GOAL OF THE EXERCISE —
Once the pictures are removed, restate the listing word for word.
::::
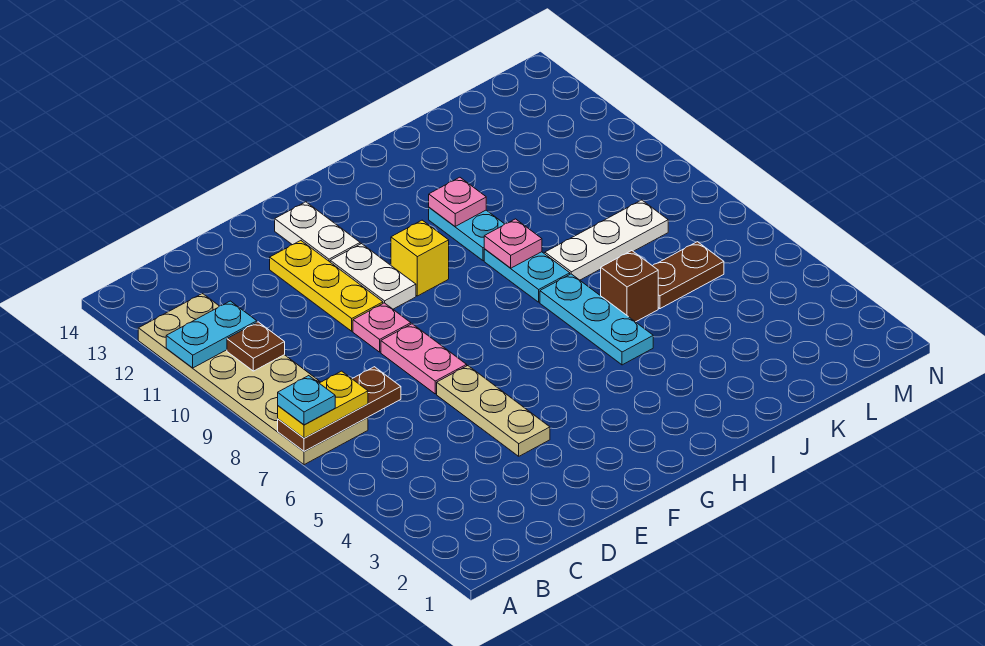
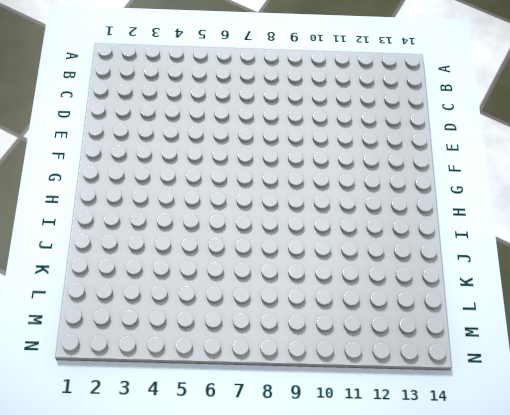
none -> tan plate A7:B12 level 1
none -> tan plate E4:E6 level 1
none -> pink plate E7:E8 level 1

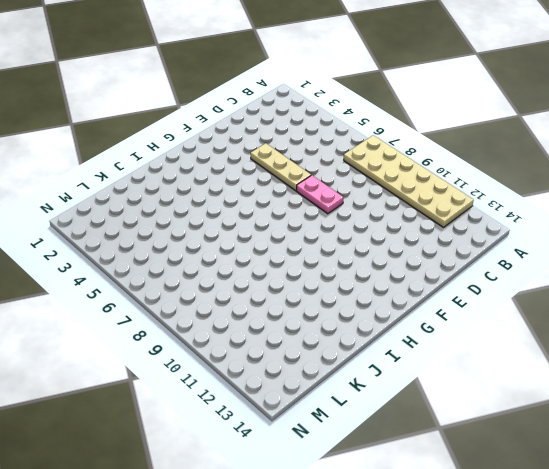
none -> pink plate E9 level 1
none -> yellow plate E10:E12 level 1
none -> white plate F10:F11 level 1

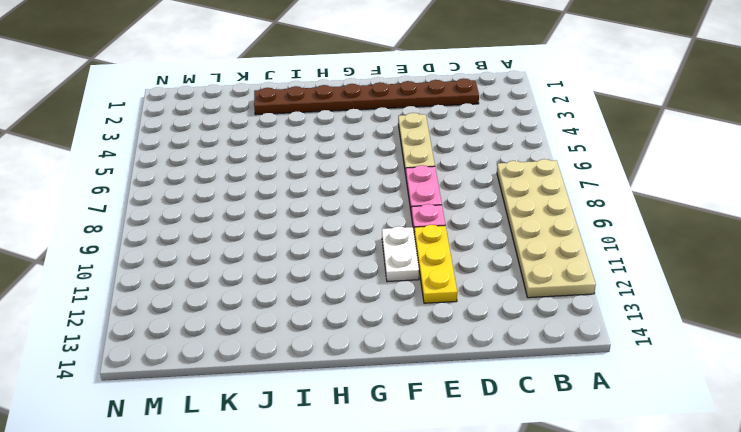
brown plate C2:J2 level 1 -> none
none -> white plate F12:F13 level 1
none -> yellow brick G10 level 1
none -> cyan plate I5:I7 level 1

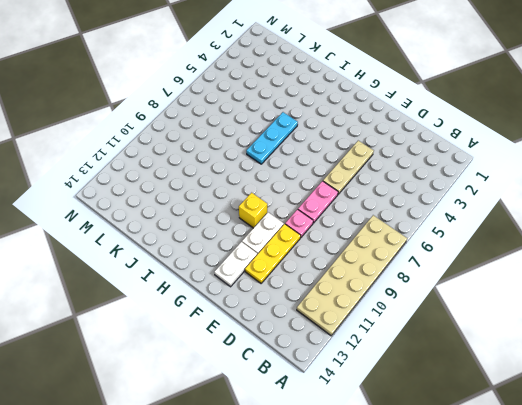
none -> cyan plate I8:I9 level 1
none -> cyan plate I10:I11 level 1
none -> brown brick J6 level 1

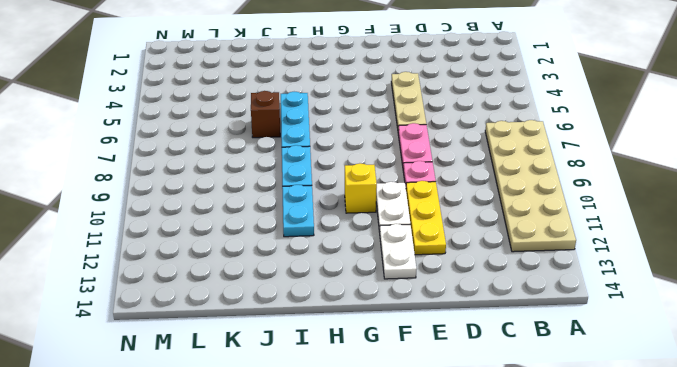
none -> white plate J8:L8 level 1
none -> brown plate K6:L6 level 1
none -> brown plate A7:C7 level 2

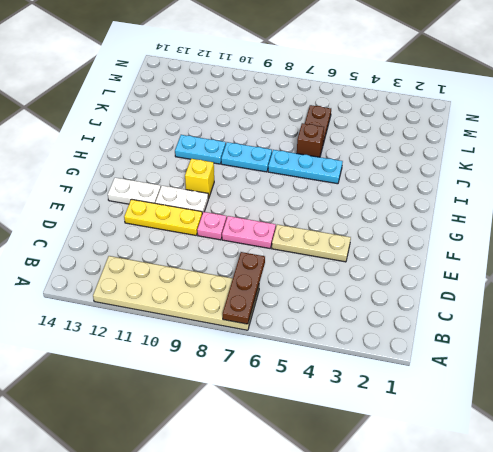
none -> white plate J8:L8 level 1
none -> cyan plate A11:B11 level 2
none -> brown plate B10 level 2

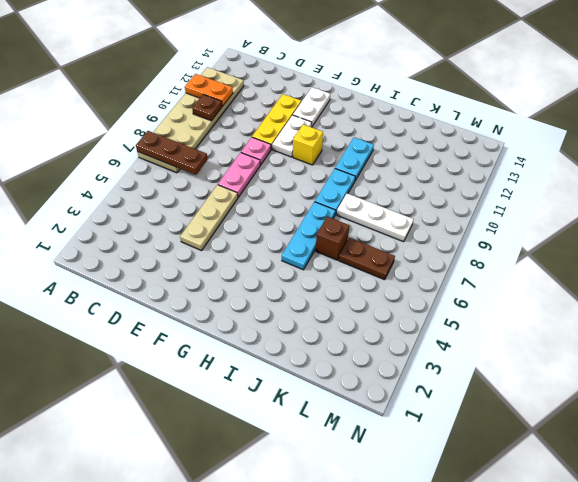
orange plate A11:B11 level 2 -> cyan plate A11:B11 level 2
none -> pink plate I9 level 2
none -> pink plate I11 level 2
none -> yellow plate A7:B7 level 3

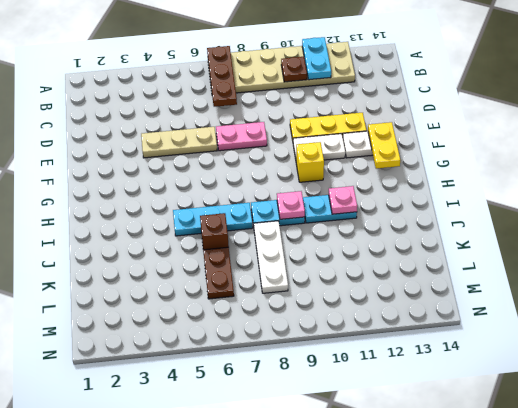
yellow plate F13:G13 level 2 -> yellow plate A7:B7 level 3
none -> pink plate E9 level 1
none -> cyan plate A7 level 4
::::
WRITTEN ANSWER —
none -> tan plate A7:B12 level 1
none -> tan plate E4:E6 level 1
none -> pink plate E7:E8 level 1

none -> pink plate E9 level 1
none -> yellow plate E10:E12 level 1
none -> white plate F10:F11 level 1

brown plate C2:J2 level 1 -> none
none -> white plate F12:F13 level 1
none -> yellow brick G10 level 1
none -> cyan plate I5:I7 level 1

none -> cyan plate I8:I9 level 1
none -> cyan plate I10:I11 level 1
none -> brown brick J6 level 1

none -> white plate J8:L8 level 1
none -> brown plate K6:L6 level 1
none -> brown plate A7:C7 level 2

none -> white plate J8:L8 level 1
none -> cyan plate A11:B11 level 2
none -> brown plate B10 level 2

orange plate A11:B11 level 2 -> cyan plate A11:B11 level 2
none -> pink plate I9 level 2
none -> pink plate I11 level 2
none -> yellow plate A7:B7 level 3

yellow plate F13:G13 level 2 -> yellow plate A7:B7 level 3
none -> pink plate E9 level 1
none -> cyan plate A7 level 4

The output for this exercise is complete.